* Task to complete
Write out the listing below in its entirety, minus the pictures, without changing a word.

* Information supplied
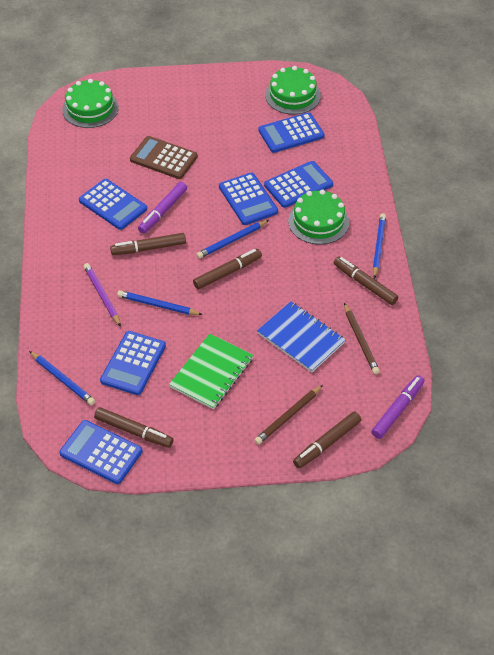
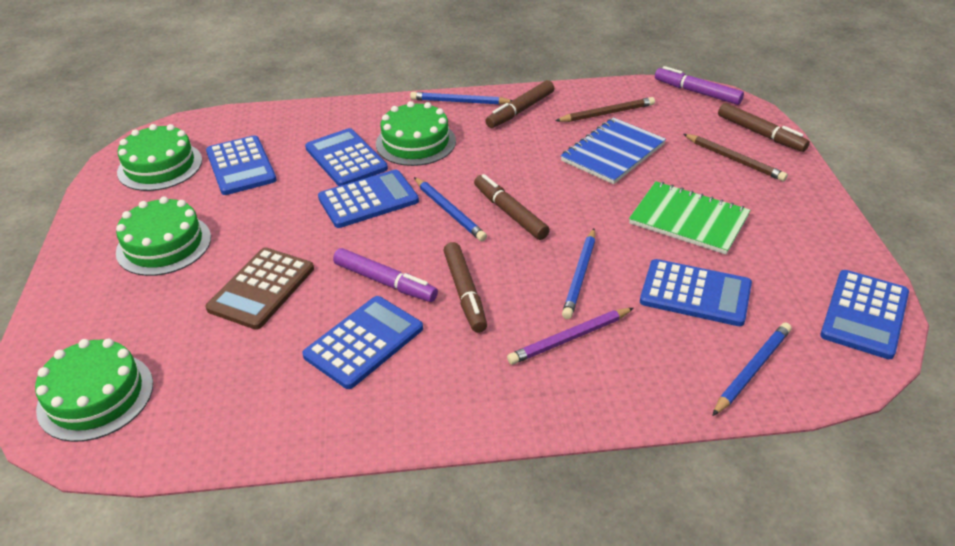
camera: 90 degrees left, 10 degrees down
(134, 431) = (813, 284): brown marker -> none
(209, 111) = (164, 244): none -> green cake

* Problem solution
camera: 90 degrees left, 10 degrees down
(134, 431) = (813, 284): brown marker -> none
(209, 111) = (164, 244): none -> green cake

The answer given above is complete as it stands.